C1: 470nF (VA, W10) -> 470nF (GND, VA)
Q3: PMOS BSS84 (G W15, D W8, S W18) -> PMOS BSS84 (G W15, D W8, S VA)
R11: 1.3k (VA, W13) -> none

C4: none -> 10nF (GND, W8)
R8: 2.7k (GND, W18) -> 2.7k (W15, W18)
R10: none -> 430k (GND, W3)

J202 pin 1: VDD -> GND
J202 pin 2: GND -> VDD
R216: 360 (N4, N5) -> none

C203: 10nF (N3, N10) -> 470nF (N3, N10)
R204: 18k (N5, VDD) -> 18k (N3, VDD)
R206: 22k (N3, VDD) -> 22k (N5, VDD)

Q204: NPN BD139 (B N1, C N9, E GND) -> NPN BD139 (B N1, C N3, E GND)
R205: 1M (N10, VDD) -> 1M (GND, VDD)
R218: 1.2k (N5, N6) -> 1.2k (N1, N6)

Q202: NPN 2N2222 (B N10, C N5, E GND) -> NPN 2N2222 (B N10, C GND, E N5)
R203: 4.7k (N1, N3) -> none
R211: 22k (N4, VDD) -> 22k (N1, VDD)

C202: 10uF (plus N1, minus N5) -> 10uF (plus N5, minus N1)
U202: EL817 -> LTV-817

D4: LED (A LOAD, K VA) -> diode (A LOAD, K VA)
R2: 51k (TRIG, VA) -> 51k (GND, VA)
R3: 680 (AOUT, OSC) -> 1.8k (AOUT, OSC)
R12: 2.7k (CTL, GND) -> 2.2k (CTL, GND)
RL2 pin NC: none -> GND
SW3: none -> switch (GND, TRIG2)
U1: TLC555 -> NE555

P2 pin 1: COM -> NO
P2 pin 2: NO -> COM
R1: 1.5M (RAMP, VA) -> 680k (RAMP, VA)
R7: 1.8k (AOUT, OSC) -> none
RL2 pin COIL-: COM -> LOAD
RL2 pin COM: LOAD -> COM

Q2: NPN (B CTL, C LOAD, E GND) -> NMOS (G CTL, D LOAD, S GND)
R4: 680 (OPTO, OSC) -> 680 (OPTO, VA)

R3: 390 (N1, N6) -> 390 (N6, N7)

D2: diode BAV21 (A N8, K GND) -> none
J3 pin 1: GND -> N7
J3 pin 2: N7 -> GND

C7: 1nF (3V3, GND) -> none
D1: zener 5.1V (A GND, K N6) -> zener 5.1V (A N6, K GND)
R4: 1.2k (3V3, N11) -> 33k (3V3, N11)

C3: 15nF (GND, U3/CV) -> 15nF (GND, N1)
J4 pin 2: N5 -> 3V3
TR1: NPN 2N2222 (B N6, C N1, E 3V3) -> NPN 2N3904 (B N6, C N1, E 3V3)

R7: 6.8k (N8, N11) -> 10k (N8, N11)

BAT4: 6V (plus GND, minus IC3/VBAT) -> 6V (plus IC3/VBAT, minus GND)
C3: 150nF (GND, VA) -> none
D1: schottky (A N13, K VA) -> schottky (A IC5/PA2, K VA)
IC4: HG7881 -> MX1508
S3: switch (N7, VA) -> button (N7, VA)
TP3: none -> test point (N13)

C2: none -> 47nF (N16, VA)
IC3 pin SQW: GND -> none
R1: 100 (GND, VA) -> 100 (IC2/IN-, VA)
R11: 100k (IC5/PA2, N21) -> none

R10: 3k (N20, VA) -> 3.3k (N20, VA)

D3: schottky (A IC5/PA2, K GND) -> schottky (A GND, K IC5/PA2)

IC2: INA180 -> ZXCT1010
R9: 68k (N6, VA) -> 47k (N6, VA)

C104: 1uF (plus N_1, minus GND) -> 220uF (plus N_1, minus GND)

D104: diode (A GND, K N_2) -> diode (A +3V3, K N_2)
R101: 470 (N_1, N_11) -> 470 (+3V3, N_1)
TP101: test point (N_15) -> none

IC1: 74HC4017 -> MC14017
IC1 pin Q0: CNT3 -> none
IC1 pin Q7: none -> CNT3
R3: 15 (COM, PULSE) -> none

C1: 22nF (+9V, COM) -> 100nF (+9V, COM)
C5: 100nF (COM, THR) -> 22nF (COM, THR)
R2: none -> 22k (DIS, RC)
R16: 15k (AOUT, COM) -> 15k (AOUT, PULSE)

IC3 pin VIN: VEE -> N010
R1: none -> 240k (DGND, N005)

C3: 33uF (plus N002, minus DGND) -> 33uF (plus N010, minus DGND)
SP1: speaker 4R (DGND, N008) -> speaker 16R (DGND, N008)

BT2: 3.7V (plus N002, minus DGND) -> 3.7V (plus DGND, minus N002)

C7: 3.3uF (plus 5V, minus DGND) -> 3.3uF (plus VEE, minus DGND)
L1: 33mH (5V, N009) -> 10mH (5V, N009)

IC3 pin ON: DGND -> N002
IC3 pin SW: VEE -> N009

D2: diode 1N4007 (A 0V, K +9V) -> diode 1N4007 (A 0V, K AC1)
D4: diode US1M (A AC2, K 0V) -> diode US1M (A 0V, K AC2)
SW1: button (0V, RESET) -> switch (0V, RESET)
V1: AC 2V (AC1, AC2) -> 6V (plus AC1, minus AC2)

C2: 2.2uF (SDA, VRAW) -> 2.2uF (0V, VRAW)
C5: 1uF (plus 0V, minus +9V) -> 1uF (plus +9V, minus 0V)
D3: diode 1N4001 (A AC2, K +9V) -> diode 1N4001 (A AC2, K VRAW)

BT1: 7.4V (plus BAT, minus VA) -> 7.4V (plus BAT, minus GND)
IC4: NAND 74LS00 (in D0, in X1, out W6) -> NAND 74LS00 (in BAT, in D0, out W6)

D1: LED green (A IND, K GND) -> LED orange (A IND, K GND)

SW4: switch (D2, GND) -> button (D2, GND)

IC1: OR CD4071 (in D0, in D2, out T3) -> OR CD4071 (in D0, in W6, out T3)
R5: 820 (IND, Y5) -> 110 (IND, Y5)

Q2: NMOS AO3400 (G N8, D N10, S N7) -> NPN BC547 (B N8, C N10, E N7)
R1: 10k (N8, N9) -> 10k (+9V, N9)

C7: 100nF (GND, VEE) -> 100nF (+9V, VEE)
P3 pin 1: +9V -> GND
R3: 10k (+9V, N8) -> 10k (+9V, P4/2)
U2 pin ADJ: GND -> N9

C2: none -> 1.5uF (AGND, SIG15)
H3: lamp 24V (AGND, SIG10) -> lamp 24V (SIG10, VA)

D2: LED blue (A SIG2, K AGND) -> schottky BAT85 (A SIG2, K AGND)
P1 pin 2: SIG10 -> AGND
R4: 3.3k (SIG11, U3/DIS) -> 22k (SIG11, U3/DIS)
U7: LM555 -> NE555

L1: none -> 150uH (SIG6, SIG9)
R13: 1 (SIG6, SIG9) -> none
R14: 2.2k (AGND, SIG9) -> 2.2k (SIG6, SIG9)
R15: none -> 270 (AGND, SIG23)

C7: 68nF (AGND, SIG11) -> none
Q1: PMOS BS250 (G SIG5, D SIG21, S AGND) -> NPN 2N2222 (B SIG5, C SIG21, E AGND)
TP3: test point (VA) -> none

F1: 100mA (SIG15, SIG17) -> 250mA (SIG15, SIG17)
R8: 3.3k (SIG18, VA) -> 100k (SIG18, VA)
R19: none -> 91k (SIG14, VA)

_PROBLEM:_ Retype every line up to and including the one that contains "R216: 360 (N4, N5) -> none", beginning at the first line of the records, with no edits.

_RESULT OF THE TASK:_
C1: 470nF (VA, W10) -> 470nF (GND, VA)
Q3: PMOS BSS84 (G W15, D W8, S W18) -> PMOS BSS84 (G W15, D W8, S VA)
R11: 1.3k (VA, W13) -> none

C4: none -> 10nF (GND, W8)
R8: 2.7k (GND, W18) -> 2.7k (W15, W18)
R10: none -> 430k (GND, W3)

J202 pin 1: VDD -> GND
J202 pin 2: GND -> VDD
R216: 360 (N4, N5) -> none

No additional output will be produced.